What you have to do – Reproduce the lines from the line with "sorted [1865, 195]" up to and including the line with "transported [390, 455]", swapping "crown" for "crest" and leaving everything else unchanged.

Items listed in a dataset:

▬▬▬▬▬▬

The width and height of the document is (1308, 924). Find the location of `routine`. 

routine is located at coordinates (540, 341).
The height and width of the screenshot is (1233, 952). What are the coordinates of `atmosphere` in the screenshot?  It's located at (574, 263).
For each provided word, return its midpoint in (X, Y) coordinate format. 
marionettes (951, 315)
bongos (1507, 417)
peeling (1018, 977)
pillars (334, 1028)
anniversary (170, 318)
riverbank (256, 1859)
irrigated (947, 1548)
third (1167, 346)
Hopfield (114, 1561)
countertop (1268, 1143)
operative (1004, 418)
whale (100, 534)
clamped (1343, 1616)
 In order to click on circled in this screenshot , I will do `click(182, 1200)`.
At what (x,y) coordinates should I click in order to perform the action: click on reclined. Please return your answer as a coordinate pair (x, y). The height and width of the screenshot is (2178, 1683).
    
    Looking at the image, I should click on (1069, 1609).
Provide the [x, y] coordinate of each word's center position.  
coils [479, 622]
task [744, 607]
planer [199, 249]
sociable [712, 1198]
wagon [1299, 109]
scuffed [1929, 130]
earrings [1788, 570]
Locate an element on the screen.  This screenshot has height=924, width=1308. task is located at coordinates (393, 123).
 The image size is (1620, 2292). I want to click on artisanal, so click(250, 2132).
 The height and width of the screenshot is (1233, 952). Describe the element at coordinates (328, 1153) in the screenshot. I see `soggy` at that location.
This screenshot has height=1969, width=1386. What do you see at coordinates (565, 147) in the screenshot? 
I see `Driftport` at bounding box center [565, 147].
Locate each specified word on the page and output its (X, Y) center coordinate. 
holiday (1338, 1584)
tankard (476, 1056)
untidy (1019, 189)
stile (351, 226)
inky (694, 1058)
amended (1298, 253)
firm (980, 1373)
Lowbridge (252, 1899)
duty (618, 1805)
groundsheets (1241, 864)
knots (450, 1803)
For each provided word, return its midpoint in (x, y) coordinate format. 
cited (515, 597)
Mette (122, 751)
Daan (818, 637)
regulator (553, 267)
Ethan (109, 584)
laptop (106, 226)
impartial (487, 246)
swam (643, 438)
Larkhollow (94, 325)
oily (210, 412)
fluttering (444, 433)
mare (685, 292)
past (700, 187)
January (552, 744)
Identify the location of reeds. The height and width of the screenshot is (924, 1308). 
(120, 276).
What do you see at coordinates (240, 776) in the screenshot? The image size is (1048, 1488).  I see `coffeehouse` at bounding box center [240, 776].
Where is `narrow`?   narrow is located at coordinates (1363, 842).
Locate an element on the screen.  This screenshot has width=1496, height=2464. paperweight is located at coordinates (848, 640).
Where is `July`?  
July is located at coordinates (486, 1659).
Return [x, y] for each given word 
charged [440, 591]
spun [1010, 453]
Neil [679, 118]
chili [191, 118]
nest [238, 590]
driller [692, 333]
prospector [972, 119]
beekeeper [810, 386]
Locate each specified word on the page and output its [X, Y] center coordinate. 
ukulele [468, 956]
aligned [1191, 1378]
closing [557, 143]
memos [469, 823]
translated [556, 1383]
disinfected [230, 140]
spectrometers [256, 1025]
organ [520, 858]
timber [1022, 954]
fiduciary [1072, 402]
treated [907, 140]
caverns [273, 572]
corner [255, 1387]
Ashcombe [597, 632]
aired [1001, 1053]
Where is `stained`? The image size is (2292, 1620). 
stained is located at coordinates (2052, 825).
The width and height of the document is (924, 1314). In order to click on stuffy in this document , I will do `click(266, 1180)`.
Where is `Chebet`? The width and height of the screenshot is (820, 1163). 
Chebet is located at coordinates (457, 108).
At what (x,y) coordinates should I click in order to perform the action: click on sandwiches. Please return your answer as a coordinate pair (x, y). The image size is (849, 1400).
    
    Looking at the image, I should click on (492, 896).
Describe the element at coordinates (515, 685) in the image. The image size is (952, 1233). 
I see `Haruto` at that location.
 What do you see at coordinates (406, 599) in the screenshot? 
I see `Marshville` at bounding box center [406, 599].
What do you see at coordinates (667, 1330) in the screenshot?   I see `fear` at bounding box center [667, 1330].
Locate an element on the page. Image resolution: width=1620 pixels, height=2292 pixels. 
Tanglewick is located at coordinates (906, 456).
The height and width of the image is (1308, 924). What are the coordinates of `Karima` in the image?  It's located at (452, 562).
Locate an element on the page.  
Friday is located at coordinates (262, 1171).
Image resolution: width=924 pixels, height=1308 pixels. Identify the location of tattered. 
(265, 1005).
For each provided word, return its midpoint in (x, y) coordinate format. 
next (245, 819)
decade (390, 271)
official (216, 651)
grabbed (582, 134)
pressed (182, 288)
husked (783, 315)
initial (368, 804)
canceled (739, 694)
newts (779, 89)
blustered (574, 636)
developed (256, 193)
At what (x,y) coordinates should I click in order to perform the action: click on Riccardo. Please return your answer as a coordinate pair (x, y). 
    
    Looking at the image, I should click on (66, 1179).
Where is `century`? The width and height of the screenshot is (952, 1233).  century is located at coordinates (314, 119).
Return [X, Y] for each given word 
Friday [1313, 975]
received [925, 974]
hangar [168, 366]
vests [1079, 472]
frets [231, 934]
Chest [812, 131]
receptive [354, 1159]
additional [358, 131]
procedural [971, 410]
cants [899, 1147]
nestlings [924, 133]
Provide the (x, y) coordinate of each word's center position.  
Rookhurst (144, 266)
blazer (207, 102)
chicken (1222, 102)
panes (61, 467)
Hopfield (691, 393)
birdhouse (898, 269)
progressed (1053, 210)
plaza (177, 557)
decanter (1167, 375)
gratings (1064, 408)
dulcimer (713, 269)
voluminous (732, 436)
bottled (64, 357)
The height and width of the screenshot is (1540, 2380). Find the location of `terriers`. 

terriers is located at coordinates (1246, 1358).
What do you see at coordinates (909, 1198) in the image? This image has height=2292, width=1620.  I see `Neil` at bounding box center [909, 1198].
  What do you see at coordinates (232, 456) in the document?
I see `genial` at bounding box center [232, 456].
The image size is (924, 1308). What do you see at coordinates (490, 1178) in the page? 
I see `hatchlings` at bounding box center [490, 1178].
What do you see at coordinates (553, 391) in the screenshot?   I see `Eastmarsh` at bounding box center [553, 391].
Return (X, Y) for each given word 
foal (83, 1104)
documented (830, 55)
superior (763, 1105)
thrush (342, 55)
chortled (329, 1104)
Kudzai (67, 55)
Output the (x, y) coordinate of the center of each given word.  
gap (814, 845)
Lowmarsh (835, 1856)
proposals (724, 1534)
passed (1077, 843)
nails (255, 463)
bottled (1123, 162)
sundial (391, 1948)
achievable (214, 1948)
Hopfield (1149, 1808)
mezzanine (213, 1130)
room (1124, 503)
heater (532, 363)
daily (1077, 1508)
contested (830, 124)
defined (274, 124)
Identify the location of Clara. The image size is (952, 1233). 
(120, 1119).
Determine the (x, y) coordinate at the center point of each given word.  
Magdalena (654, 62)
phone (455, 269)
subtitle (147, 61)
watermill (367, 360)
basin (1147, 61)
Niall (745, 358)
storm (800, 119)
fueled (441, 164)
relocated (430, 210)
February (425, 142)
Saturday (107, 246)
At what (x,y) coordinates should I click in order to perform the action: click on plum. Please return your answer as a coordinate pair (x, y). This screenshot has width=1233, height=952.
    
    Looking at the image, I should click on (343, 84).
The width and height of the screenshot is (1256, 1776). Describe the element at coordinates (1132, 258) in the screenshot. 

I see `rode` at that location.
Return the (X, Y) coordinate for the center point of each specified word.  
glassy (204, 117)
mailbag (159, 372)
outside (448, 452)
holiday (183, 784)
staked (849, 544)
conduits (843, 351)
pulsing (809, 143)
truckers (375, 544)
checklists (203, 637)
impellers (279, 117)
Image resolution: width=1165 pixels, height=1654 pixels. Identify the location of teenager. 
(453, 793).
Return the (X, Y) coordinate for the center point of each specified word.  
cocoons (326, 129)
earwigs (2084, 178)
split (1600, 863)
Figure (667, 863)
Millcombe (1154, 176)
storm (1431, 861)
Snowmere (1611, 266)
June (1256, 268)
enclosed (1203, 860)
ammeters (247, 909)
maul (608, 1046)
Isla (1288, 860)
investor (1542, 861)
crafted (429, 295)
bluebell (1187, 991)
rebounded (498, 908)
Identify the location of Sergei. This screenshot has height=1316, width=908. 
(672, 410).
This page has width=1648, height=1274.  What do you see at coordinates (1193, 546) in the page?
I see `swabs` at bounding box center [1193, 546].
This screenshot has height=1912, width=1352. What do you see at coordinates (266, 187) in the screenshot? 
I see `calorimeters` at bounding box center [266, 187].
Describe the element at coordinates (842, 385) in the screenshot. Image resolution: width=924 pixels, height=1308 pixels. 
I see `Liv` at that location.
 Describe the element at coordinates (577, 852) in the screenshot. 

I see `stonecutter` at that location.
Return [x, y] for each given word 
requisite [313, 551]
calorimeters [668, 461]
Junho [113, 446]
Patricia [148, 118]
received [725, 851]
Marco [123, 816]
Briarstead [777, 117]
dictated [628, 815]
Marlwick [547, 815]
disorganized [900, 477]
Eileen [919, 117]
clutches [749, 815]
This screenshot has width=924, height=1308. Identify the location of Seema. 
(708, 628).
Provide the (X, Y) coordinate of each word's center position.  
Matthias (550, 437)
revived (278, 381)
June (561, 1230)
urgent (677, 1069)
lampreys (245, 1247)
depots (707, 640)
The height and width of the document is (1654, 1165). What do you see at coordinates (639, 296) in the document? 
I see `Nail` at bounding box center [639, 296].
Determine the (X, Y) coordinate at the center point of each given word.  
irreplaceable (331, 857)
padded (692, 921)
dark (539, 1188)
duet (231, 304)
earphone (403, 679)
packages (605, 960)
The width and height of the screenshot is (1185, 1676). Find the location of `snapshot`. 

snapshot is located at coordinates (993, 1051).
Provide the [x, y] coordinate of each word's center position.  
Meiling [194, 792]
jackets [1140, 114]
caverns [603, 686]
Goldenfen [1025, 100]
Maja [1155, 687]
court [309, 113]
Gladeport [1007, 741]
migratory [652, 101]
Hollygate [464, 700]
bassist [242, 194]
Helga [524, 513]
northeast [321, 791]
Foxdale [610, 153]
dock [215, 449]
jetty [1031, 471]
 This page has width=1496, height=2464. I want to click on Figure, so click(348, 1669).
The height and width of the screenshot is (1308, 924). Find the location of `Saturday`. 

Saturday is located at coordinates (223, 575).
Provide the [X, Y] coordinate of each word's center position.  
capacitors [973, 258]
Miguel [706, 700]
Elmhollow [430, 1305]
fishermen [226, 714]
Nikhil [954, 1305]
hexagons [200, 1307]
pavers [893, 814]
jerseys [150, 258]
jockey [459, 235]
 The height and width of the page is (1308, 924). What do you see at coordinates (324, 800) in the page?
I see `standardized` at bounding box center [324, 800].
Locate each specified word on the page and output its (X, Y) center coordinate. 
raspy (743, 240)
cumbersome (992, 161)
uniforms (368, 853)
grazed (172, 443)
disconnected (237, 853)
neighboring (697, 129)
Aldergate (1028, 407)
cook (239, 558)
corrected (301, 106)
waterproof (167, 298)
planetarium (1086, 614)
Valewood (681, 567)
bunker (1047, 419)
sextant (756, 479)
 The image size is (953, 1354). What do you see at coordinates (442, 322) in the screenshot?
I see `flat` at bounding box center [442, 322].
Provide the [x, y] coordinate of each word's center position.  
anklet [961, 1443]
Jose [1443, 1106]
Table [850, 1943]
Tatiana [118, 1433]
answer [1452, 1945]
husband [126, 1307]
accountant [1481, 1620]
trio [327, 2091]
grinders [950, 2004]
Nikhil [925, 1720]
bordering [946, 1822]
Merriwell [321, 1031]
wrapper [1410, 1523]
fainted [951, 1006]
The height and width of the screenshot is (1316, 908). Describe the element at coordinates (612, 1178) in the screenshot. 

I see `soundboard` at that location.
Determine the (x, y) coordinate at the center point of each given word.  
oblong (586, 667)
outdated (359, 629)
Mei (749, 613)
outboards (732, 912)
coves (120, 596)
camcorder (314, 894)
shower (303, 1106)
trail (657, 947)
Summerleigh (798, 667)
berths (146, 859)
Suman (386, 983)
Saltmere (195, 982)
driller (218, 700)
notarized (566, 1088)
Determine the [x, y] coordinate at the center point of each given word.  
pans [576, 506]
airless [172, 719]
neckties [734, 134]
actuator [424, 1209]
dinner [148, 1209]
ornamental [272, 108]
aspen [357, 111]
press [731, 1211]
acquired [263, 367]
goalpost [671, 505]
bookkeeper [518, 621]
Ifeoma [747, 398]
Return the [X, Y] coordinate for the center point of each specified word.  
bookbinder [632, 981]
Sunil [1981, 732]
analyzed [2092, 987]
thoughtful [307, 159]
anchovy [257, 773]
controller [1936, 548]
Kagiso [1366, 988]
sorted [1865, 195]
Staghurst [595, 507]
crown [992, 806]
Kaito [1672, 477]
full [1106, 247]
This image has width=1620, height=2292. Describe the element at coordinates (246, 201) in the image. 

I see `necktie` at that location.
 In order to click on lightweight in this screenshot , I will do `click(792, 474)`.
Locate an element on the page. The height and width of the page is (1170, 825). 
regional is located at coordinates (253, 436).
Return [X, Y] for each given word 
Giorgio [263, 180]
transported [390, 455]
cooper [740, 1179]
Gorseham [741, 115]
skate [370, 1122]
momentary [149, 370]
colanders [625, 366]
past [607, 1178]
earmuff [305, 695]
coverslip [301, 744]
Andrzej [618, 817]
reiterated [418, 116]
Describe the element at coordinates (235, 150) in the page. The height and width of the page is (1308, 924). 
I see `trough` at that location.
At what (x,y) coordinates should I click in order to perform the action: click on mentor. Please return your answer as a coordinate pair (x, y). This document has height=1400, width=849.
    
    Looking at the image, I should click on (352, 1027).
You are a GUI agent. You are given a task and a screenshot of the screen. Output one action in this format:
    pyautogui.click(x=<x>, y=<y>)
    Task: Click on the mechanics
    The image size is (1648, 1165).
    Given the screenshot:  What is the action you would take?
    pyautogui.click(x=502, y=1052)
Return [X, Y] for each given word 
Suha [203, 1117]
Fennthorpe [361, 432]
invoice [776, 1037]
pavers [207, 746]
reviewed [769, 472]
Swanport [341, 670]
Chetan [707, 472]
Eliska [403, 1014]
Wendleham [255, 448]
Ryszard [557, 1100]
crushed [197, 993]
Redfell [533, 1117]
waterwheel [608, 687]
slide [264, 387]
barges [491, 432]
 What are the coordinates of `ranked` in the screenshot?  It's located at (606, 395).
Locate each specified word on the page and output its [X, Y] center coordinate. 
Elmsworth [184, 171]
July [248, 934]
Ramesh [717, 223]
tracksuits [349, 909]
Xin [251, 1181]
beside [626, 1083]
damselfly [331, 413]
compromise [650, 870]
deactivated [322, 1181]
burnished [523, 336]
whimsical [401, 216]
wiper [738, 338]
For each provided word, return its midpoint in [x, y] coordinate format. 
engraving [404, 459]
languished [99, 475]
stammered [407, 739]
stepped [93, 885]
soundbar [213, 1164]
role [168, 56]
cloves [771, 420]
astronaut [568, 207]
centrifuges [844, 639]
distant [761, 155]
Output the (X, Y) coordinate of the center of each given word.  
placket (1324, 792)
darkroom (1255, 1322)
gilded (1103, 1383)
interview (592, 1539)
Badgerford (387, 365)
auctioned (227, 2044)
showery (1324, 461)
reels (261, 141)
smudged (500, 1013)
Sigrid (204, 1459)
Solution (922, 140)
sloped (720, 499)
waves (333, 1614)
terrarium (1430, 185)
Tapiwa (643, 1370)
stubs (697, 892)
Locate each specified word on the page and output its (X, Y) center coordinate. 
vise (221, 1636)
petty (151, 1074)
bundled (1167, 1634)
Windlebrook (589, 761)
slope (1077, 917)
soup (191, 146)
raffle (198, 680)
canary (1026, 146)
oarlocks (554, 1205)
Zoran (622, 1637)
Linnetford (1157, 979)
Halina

▬▬▬▬▬▬

Reply –
sorted [1865, 195]
Staghurst [595, 507]
crest [992, 806]
Kaito [1672, 477]
full [1106, 247]
This image has width=1620, height=2292. Describe the element at coordinates (246, 201) in the image. 

I see `necktie` at that location.
 In order to click on lightweight in this screenshot , I will do `click(792, 474)`.
Locate an element on the page. The height and width of the page is (1170, 825). 
regional is located at coordinates (253, 436).
Return [X, Y] for each given word 
Giorgio [263, 180]
transported [390, 455]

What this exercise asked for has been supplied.